*Your task*.
Search the records for the string "move". Copy each line where it occurs.

*Exercise inputs*.
------------------------

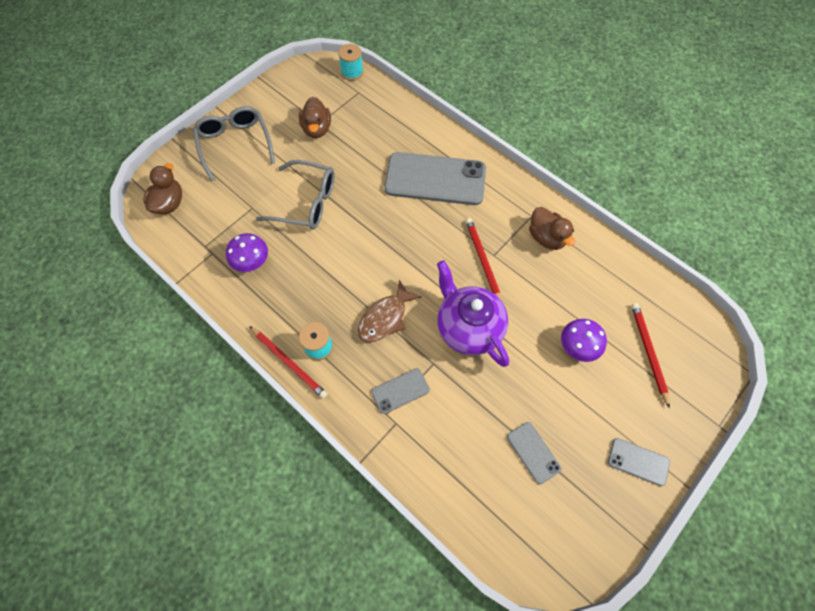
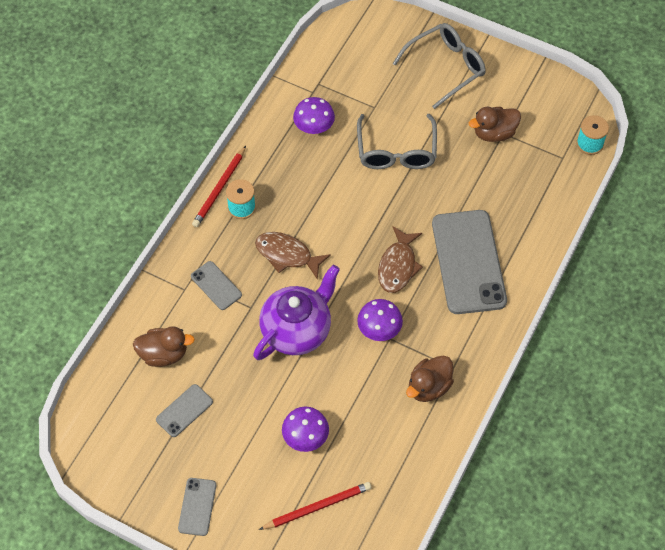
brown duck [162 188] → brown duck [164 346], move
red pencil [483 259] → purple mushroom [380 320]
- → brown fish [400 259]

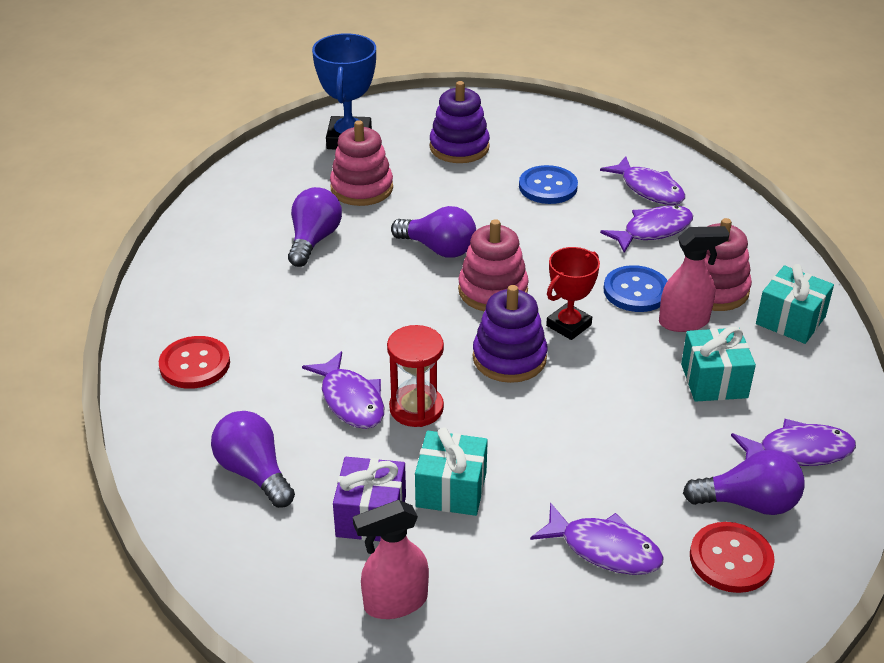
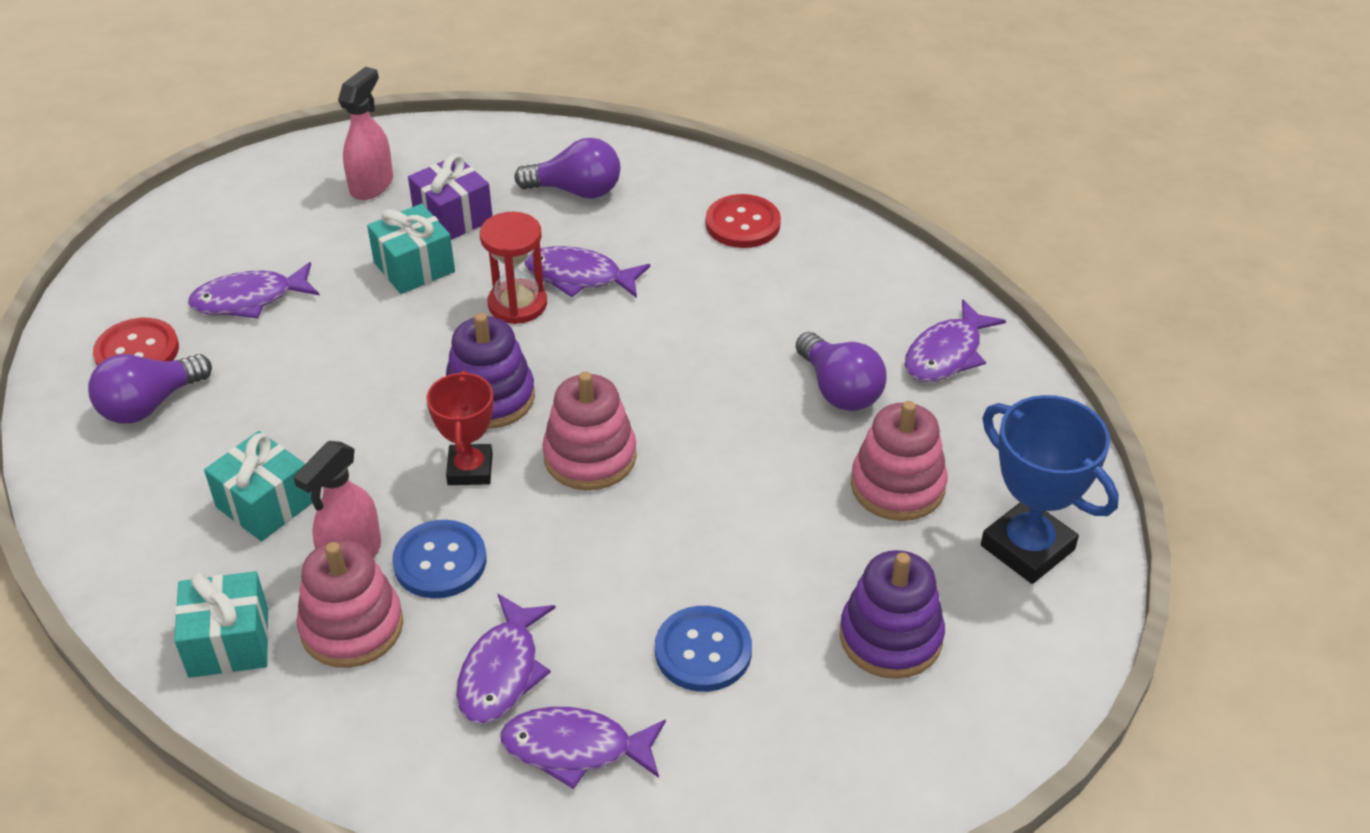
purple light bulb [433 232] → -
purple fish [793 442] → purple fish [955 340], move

------------------------

*Solved exercise*.
brown duck [162 188] → brown duck [164 346], move
purple fish [793 442] → purple fish [955 340], move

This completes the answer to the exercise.